Stored records:
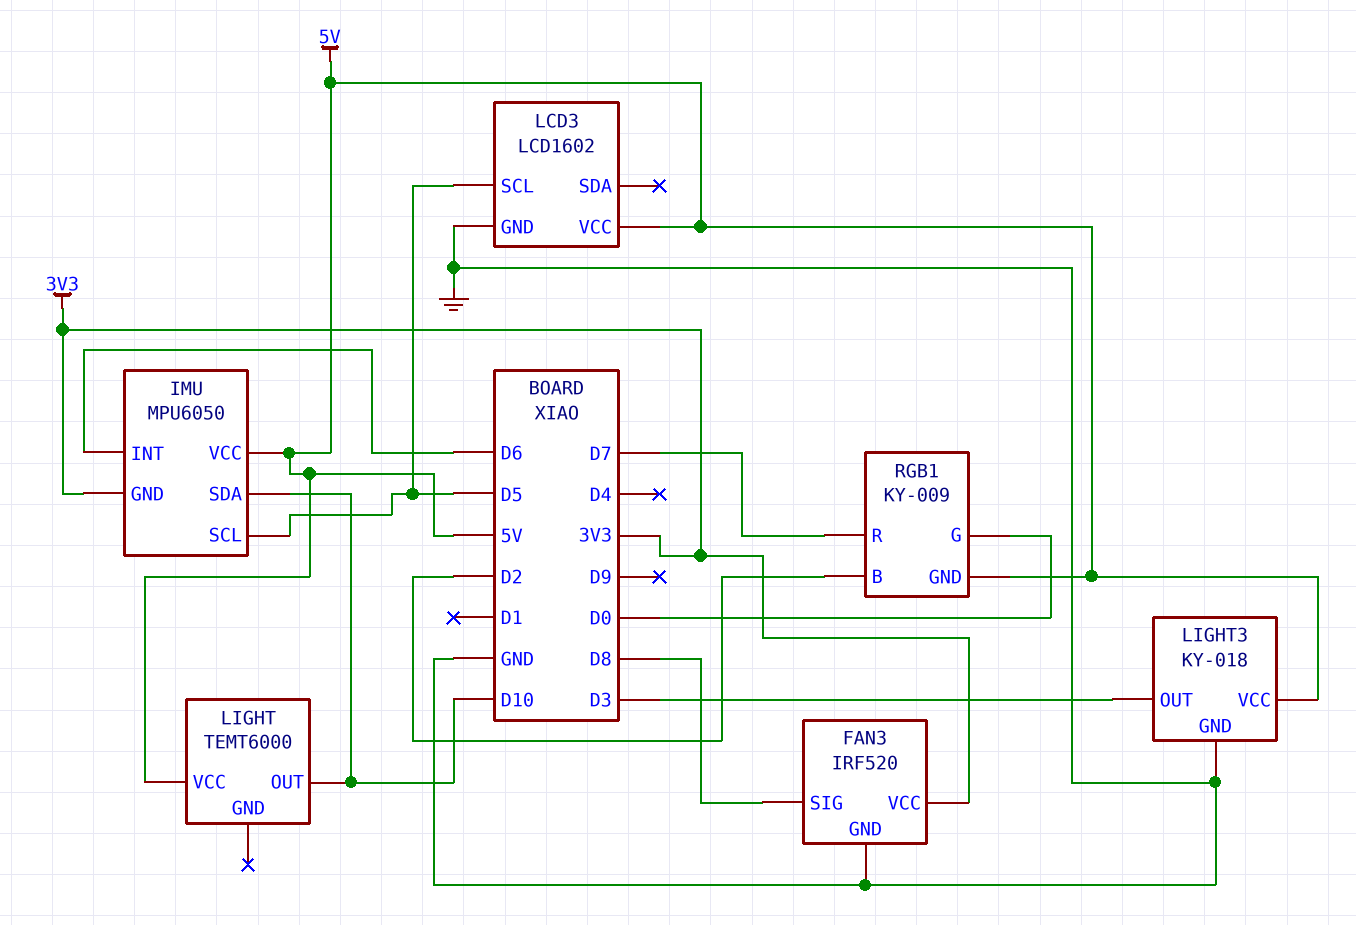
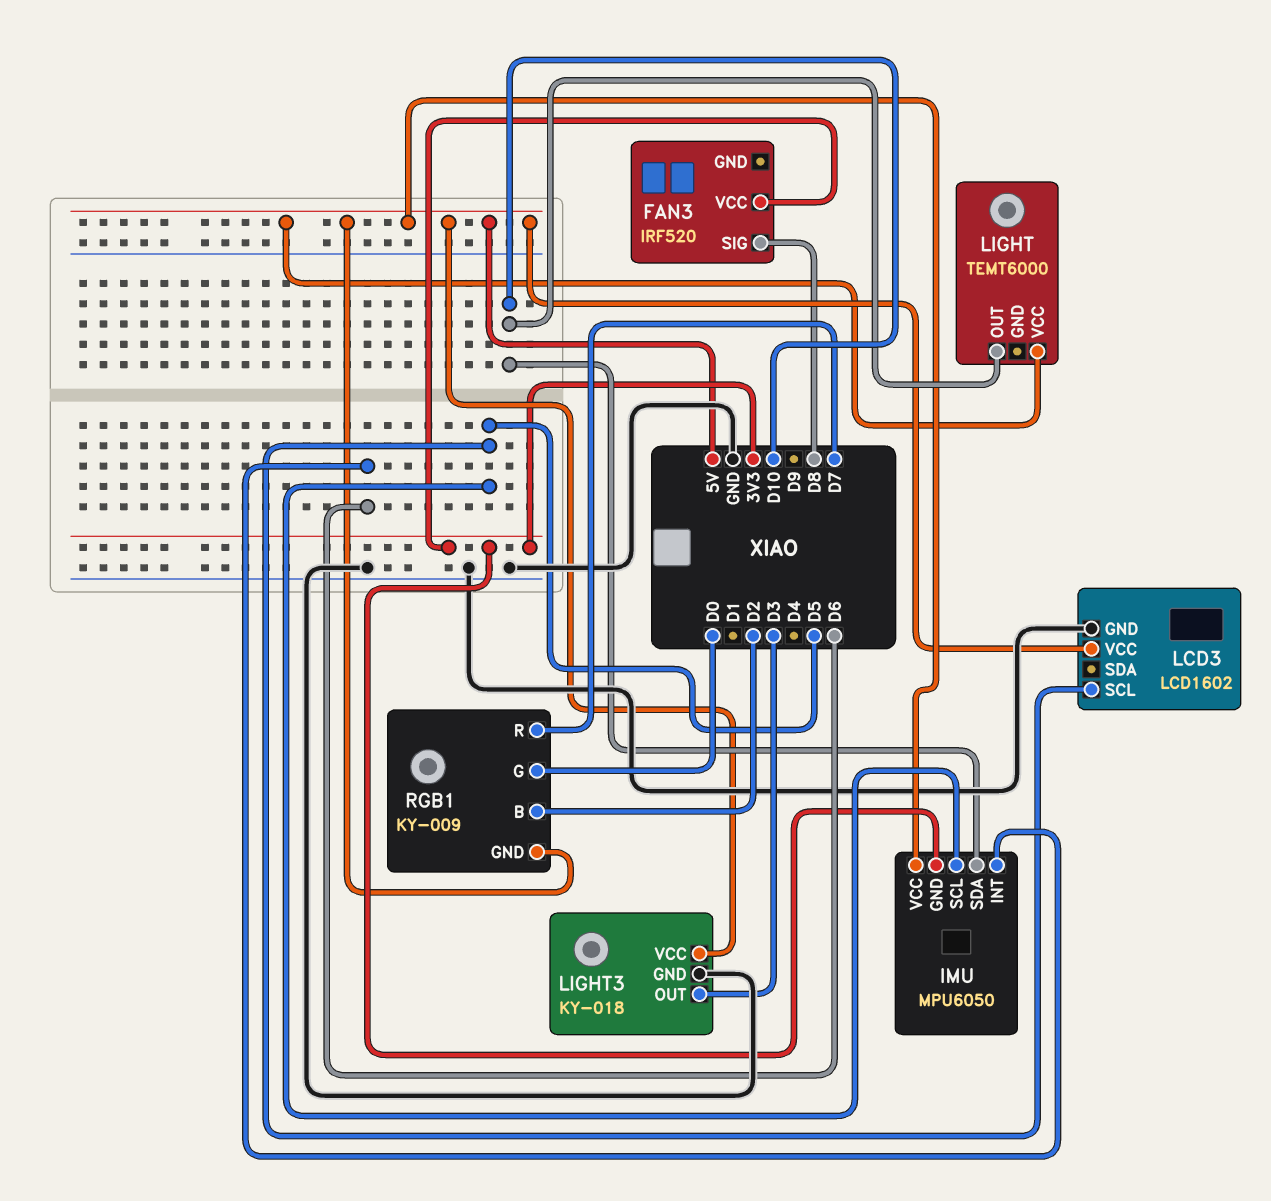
FAN3 pin GND: GND -> none

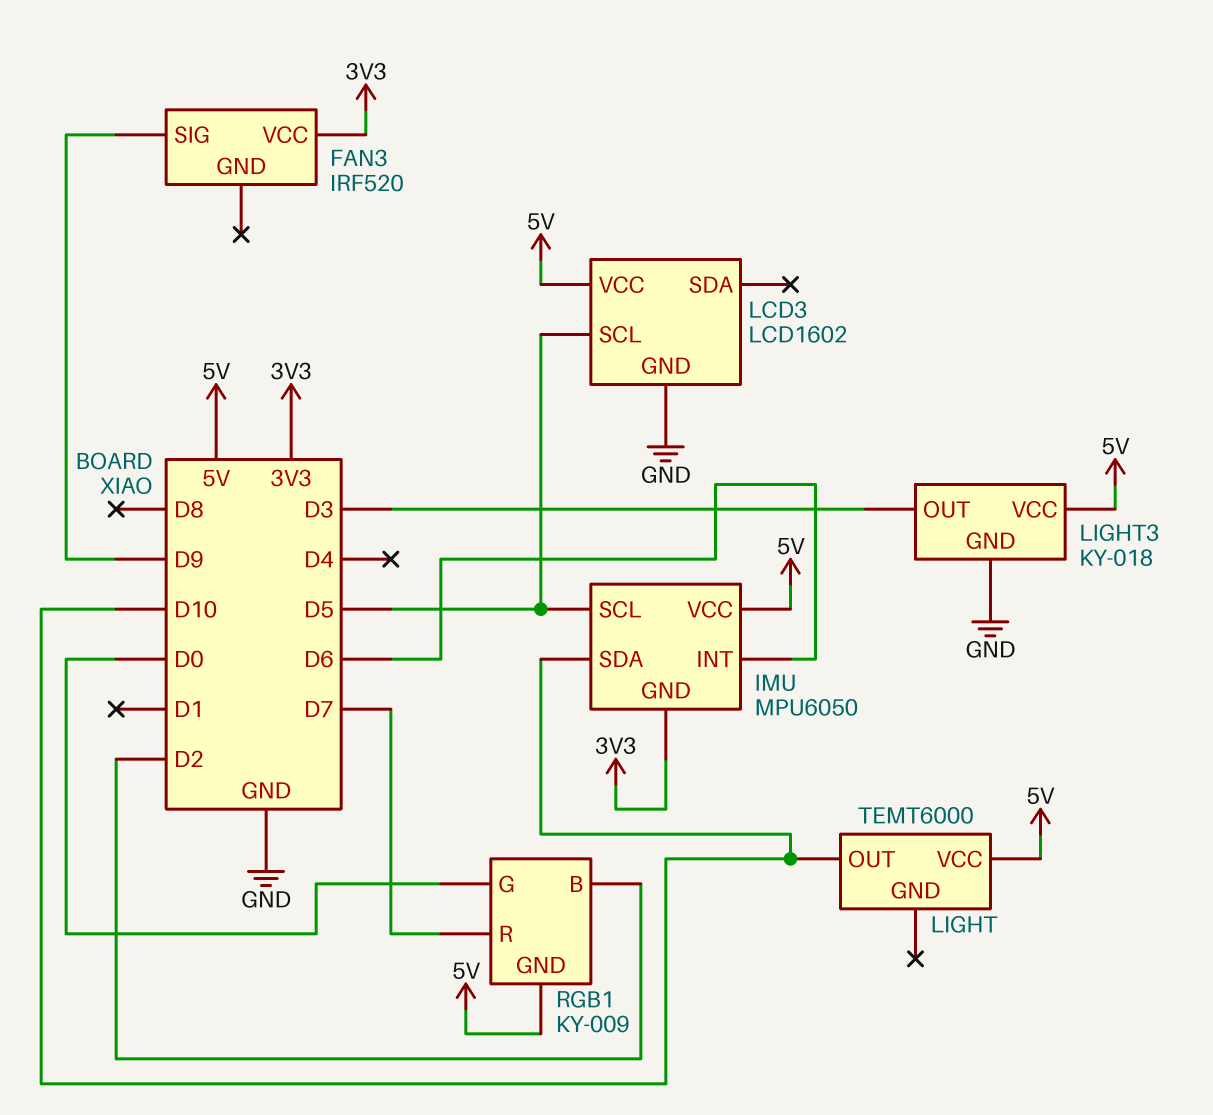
FAN3 pin SIG: D8 -> D9

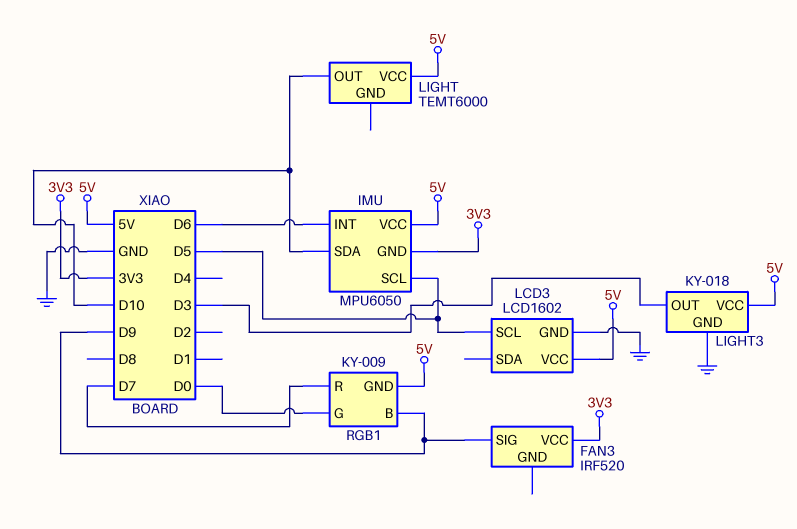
RGB1 pin B: D2 -> D9

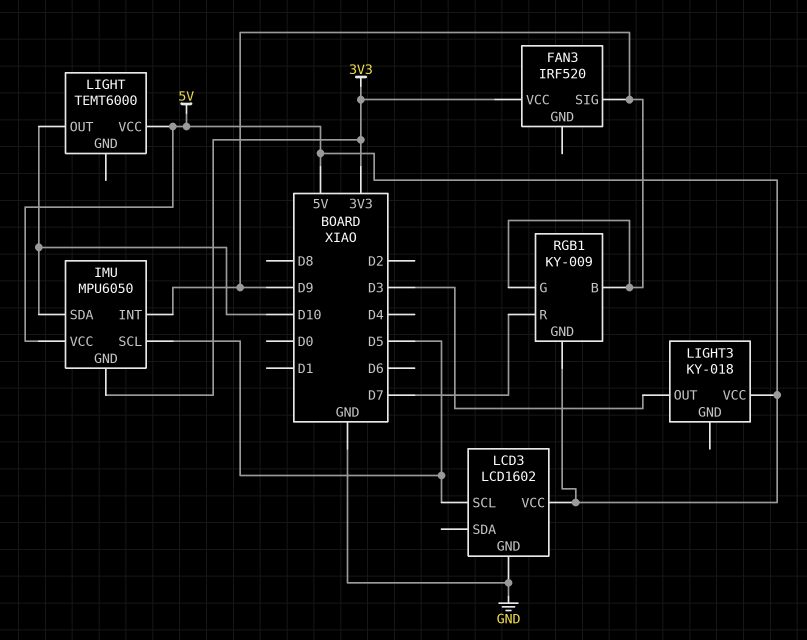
IMU pin INT: D6 -> D9
LIGHT3 pin GND: GND -> none
RGB1 pin G: D0 -> D9

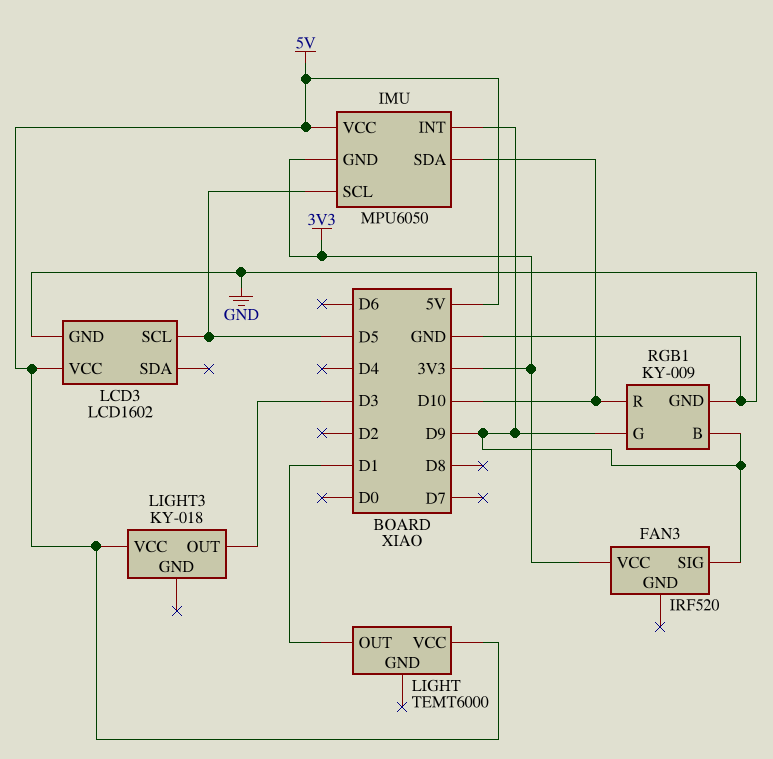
LIGHT pin OUT: D10 -> D1
RGB1 pin GND: 5V -> GND
RGB1 pin R: D7 -> D10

§ **Work instruction**
Copy out exactly the lines that begin at the line with "IMU pin INT: D6 -> D9" and end at the final line of the entries above. Leave out the pictures.

§ **Response to this exercise**
IMU pin INT: D6 -> D9
LIGHT3 pin GND: GND -> none
RGB1 pin G: D0 -> D9

LIGHT pin OUT: D10 -> D1
RGB1 pin GND: 5V -> GND
RGB1 pin R: D7 -> D10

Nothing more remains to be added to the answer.